DIRECTIONS: Which lines in the data below contain the word "pencil"? Pull each of them out.
━━━ INFORMATION SUPPLIED ━━━
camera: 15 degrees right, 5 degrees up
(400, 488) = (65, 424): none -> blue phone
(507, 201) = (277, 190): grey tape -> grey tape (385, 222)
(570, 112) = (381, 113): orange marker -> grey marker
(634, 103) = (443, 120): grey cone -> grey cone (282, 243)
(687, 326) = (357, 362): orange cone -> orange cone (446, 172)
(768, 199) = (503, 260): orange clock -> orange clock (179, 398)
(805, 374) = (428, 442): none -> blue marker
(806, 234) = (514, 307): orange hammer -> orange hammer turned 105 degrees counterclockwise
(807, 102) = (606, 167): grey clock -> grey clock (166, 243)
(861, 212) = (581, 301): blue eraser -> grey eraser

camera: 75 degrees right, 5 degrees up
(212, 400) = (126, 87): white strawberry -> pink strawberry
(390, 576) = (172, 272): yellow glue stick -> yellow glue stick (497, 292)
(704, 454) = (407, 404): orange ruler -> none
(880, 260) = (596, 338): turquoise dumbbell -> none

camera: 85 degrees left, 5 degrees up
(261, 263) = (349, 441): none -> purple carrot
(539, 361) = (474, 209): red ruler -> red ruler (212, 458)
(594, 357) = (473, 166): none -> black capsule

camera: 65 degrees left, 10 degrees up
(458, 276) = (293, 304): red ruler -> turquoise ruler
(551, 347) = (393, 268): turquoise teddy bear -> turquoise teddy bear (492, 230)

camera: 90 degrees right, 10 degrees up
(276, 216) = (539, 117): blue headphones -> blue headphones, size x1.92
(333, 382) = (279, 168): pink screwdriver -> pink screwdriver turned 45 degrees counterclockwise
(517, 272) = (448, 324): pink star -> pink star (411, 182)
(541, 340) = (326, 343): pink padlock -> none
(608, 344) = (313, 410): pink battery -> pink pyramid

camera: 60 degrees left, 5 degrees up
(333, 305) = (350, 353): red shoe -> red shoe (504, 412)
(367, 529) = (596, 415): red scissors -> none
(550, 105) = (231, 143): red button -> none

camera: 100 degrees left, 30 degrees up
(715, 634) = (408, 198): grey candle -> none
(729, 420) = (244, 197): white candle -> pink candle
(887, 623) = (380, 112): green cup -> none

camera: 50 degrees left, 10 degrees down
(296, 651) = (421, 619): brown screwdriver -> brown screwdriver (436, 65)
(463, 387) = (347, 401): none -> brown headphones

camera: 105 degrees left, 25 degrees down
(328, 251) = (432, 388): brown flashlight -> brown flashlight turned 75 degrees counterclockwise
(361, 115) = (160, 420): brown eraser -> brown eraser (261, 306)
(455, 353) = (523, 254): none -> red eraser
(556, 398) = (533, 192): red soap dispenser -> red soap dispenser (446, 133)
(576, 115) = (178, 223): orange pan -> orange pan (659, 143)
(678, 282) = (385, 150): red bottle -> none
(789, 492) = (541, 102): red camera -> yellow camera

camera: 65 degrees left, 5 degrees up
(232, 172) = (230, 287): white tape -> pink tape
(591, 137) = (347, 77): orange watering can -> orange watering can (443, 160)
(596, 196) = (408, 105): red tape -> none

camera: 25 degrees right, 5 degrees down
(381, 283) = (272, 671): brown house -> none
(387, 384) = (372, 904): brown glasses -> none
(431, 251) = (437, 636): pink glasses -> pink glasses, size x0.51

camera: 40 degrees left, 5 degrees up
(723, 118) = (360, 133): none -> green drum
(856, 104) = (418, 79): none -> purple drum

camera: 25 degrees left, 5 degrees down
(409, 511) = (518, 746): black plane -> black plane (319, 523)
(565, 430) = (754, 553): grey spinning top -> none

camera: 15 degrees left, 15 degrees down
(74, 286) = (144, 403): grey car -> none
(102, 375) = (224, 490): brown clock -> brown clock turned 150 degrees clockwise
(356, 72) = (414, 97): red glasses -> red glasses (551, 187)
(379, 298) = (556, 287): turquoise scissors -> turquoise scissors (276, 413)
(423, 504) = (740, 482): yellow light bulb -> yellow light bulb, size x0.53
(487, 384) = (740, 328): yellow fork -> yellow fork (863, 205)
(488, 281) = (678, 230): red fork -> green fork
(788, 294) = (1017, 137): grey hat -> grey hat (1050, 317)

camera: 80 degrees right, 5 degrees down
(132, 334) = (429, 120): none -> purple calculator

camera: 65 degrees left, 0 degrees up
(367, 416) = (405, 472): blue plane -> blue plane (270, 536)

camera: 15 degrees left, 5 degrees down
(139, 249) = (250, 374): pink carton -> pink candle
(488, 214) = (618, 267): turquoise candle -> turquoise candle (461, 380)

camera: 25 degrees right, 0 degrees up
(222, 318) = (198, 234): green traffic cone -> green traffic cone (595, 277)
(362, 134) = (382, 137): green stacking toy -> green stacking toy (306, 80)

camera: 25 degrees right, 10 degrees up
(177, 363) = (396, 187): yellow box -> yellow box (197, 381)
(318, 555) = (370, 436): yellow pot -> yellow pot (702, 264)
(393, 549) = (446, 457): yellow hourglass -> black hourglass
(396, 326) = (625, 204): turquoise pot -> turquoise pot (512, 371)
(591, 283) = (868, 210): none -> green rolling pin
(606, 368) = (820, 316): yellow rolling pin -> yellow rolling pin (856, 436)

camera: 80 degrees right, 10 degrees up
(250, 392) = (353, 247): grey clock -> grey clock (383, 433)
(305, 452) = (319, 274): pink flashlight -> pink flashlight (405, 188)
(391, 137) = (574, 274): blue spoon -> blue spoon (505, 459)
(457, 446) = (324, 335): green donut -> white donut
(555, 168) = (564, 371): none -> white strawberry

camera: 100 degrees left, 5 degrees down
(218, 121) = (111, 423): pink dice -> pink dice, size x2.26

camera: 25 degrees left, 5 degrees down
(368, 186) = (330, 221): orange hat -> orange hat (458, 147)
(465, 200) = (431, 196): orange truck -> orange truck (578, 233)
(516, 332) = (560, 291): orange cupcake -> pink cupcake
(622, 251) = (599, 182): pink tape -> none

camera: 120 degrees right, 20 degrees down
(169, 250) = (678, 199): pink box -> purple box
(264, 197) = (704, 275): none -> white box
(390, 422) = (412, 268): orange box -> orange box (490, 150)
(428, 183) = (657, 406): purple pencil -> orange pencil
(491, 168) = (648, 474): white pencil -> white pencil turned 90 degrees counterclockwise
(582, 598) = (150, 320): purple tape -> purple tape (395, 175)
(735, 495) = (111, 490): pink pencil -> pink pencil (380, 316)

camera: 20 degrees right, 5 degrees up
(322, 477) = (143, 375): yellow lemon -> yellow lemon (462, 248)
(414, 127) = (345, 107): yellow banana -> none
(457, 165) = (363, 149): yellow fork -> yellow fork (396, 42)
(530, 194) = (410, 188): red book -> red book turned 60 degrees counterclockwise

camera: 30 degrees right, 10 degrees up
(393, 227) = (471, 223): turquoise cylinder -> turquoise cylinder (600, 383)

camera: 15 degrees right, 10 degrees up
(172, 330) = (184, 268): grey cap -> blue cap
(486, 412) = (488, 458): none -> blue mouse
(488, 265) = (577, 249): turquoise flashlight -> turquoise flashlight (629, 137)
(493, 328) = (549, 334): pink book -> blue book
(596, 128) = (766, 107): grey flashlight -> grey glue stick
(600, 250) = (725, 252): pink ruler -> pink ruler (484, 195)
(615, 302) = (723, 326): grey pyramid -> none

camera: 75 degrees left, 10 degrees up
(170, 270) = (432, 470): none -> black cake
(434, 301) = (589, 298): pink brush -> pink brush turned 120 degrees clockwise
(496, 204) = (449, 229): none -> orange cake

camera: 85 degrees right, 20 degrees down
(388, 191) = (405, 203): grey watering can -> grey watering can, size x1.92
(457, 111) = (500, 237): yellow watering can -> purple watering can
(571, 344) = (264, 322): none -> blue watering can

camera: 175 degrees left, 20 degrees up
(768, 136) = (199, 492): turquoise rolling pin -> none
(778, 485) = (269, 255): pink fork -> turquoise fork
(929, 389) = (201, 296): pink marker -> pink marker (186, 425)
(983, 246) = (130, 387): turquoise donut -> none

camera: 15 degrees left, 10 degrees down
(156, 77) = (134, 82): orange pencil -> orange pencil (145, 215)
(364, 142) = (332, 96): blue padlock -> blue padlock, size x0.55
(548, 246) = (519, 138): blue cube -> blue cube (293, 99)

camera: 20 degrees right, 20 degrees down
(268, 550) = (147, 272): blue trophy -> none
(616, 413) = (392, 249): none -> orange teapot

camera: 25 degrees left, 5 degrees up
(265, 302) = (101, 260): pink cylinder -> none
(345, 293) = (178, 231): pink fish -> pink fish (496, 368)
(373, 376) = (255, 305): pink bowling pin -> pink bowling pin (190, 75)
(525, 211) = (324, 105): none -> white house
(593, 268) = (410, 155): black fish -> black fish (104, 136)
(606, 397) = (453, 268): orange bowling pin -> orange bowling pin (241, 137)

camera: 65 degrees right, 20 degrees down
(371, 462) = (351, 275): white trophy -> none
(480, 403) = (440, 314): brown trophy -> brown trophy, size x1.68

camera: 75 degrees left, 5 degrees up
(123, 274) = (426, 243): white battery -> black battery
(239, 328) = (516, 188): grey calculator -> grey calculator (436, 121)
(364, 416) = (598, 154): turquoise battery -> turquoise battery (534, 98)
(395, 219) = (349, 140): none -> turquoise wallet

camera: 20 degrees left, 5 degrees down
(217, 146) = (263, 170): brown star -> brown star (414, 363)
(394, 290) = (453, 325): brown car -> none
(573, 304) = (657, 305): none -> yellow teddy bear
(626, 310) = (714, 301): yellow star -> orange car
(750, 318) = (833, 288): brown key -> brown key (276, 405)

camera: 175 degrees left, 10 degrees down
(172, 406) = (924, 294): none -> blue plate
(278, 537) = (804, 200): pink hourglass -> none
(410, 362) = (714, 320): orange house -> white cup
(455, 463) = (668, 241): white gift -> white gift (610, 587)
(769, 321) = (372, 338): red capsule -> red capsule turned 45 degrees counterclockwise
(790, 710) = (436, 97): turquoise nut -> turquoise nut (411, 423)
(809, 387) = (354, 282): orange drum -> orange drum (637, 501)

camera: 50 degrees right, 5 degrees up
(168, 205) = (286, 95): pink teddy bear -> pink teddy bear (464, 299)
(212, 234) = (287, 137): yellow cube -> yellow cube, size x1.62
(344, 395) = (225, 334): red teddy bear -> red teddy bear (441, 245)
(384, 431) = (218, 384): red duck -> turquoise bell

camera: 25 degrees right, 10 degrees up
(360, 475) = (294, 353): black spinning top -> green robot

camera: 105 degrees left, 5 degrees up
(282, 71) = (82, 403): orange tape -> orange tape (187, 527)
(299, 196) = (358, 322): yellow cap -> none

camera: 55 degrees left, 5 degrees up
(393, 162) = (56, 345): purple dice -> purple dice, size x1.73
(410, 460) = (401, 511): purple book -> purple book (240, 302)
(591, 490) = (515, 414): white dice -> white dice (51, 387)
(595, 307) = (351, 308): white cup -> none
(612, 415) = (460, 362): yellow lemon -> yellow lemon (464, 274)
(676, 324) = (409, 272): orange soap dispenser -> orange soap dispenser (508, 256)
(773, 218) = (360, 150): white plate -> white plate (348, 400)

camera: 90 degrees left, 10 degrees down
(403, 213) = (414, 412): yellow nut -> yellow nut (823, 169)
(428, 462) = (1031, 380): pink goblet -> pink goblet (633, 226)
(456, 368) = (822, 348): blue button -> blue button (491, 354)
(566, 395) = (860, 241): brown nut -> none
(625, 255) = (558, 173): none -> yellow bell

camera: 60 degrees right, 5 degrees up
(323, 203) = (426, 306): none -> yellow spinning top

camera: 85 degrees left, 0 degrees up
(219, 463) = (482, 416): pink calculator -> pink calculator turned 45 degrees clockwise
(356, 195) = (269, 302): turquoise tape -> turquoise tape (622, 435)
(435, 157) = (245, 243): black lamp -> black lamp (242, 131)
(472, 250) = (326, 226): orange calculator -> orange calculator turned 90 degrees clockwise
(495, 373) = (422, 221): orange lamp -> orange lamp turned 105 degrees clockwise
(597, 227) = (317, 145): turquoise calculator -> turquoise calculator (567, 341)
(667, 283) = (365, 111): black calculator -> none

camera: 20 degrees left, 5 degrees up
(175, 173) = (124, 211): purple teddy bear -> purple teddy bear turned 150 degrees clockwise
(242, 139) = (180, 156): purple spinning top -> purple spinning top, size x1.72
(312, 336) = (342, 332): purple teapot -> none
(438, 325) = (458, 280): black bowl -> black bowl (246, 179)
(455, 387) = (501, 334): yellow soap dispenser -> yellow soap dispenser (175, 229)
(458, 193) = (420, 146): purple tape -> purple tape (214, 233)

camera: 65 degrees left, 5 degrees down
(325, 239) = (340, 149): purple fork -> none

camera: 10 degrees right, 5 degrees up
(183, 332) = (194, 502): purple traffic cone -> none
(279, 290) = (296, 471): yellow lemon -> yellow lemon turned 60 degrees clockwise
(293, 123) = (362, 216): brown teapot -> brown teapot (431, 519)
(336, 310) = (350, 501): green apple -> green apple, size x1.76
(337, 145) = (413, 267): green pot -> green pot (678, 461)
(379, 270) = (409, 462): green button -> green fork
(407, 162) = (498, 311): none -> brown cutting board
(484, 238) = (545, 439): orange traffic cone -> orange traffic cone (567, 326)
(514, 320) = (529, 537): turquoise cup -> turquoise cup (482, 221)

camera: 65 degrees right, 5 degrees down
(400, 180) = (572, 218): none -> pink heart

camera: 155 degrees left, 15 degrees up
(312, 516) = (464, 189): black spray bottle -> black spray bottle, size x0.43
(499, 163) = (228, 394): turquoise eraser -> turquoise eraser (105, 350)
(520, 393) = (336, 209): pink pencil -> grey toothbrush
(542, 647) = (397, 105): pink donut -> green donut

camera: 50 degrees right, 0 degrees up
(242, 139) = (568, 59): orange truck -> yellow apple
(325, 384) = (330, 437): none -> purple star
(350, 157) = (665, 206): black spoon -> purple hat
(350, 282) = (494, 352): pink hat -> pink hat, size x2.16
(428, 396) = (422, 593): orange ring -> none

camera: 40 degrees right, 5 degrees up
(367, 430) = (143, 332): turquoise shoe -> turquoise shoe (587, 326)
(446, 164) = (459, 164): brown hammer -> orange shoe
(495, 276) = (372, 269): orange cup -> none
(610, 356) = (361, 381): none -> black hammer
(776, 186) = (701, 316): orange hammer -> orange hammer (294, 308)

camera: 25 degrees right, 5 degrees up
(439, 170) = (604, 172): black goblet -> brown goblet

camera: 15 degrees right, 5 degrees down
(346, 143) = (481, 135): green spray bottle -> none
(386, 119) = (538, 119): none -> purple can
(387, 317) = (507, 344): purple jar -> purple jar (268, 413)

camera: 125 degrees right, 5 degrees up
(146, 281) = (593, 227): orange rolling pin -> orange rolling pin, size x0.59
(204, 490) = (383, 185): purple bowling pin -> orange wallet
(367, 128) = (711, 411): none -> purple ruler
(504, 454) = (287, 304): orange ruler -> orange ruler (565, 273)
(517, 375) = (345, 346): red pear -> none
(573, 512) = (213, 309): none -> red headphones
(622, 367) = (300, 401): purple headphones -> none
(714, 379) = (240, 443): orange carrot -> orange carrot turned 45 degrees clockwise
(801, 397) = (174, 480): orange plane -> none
━━━
ANSWER FOR THE TASK:
(428, 183) = (657, 406): purple pencil -> orange pencil
(491, 168) = (648, 474): white pencil -> white pencil turned 90 degrees counterclockwise
(735, 495) = (111, 490): pink pencil -> pink pencil (380, 316)
(156, 77) = (134, 82): orange pencil -> orange pencil (145, 215)
(520, 393) = (336, 209): pink pencil -> grey toothbrush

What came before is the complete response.